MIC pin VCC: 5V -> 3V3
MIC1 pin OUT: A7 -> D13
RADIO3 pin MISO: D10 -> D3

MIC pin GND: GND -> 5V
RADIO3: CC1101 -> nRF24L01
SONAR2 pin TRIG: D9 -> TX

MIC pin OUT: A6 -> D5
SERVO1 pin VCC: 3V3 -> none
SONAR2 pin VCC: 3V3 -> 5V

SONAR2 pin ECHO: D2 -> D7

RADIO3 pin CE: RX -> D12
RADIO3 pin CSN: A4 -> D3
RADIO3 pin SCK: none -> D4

* * *

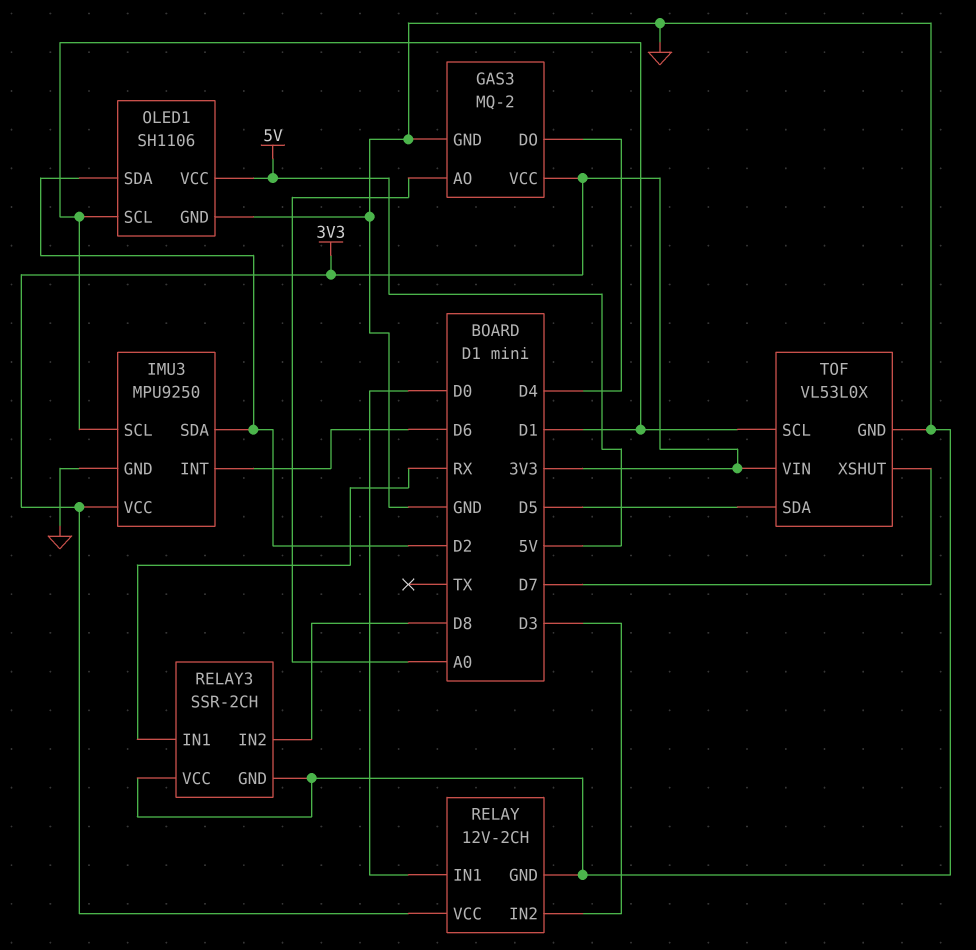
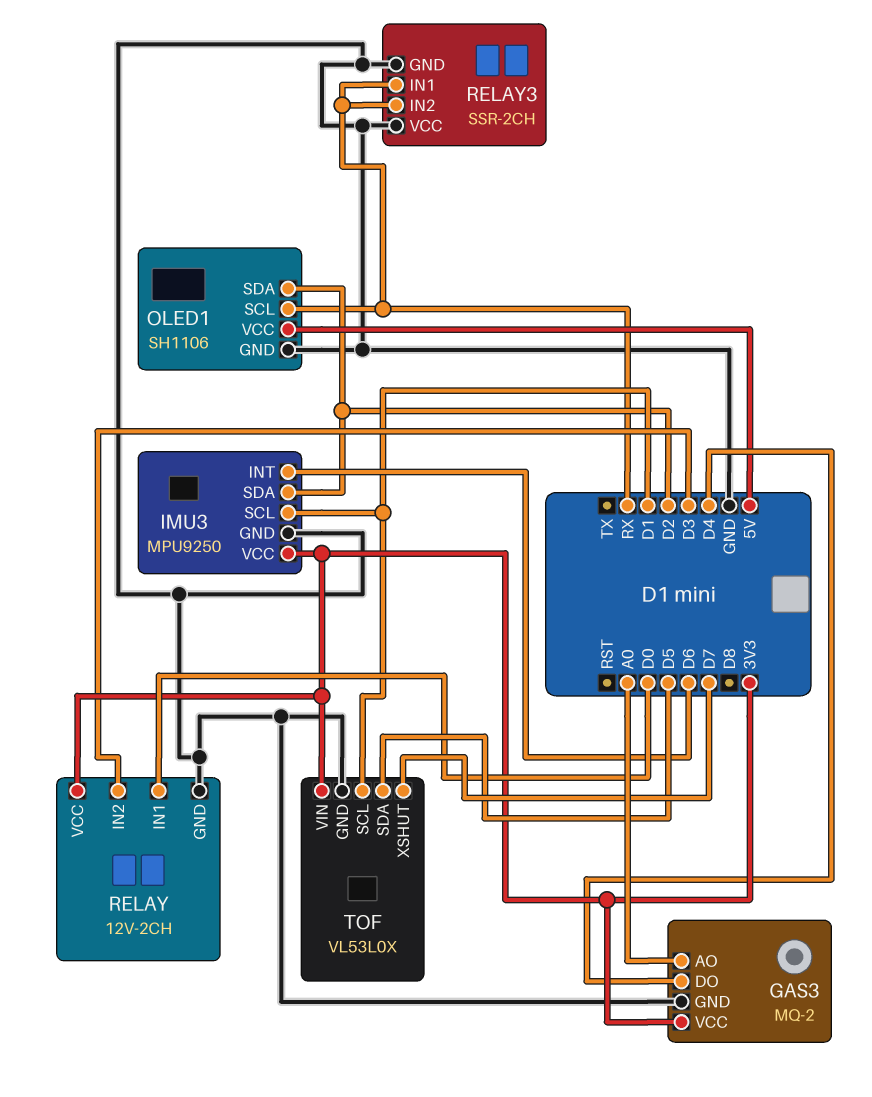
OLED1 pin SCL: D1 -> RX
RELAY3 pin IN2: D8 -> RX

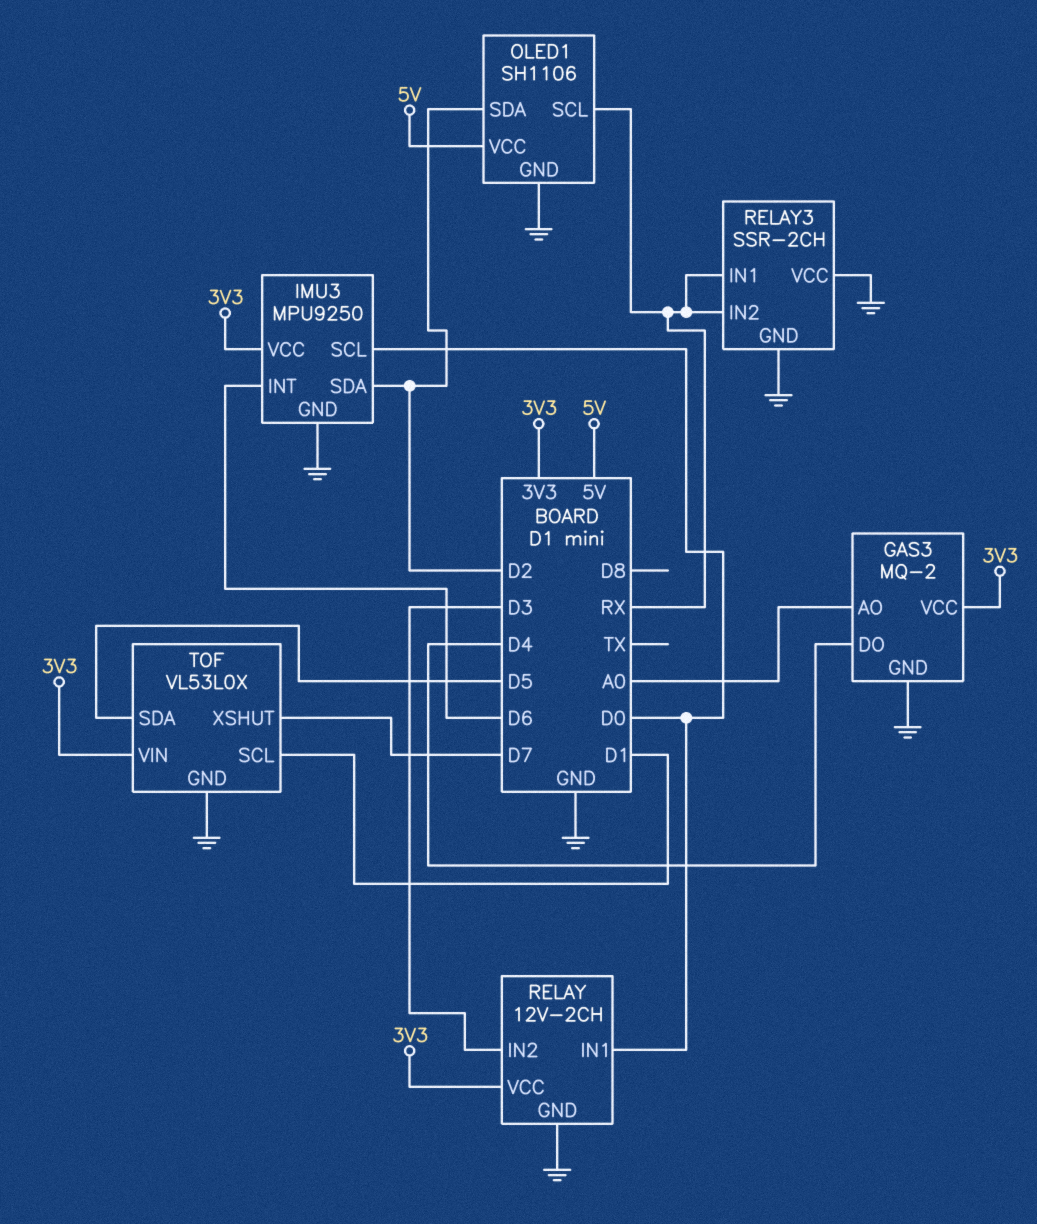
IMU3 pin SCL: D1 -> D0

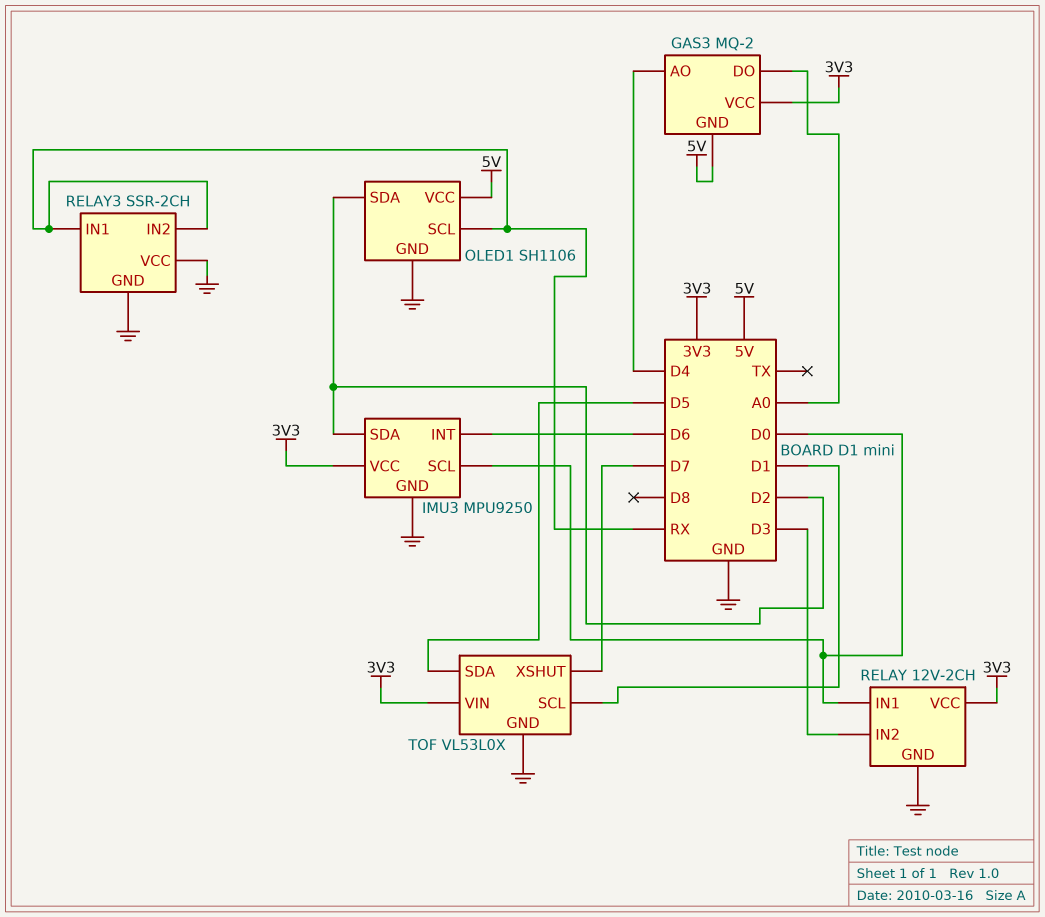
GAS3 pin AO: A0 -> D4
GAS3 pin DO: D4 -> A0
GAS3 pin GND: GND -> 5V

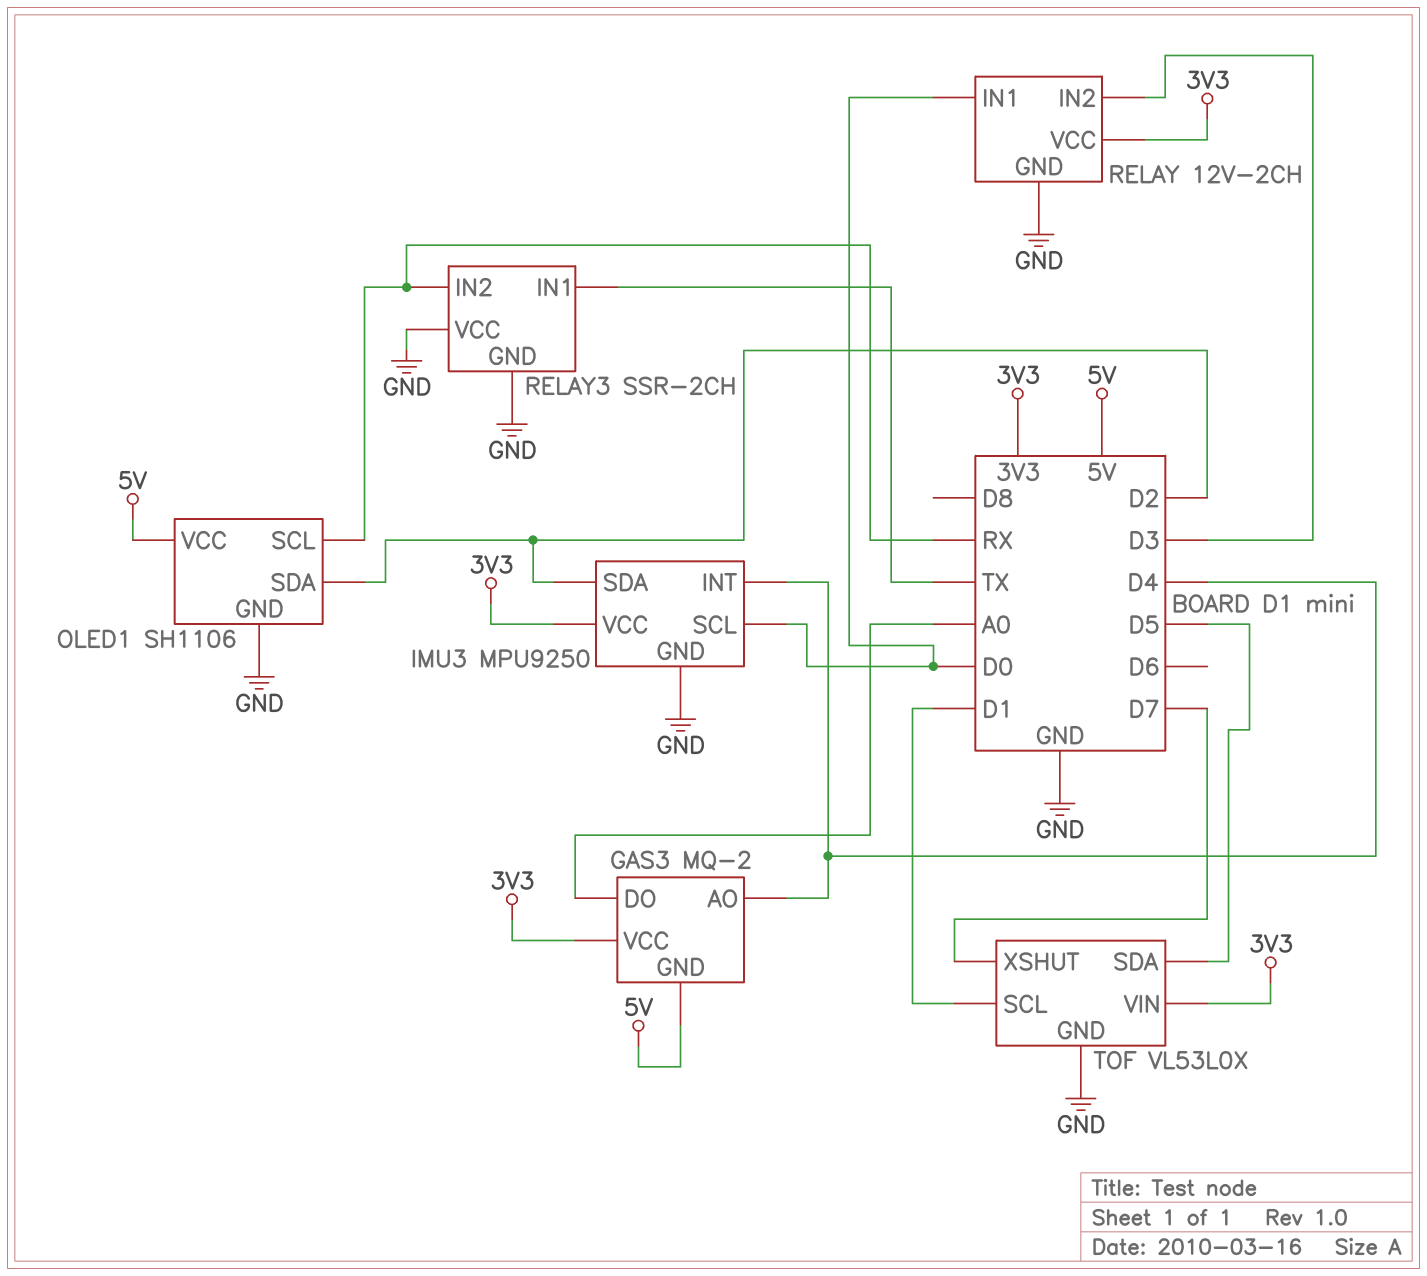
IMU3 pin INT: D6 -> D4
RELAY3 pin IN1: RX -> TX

EXERCISE OBJECTIVE: When a line of the entries above contains the word "none", include it in a tally, then give that tally alone.

RESPONSE AREA: 2